* EXERCISE PROMPT
Without the pictures, output all of the data exactly.

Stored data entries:
-- Opening Marker --
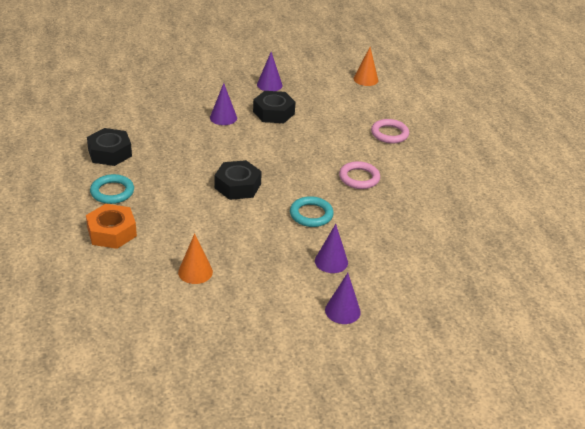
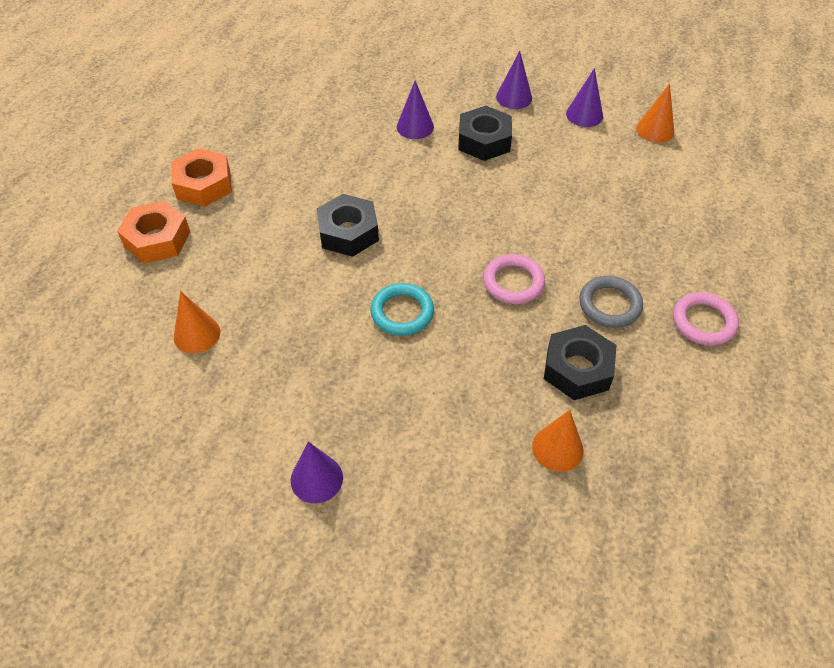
camera: 35 degrees right, 15 degrees up
(110, 153) = (246, 131): black nut -> black nut (577, 369)
(112, 192) = (203, 185): turquoise ring -> orange nut
(331, 261) = (367, 395): purple cone -> purple cone (584, 115)
(389, 134) = (616, 228): pink ring -> pink ring (703, 322)
(419, 171) = (609, 305): none -> grey ring
(453, 245) = (557, 448): none -> orange cone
-- Closing Marker --
* ANSWER SECTION
camera: 35 degrees right, 15 degrees up
(110, 153) = (246, 131): black nut -> black nut (577, 369)
(112, 192) = (203, 185): turquoise ring -> orange nut
(331, 261) = (367, 395): purple cone -> purple cone (584, 115)
(389, 134) = (616, 228): pink ring -> pink ring (703, 322)
(419, 171) = (609, 305): none -> grey ring
(453, 245) = (557, 448): none -> orange cone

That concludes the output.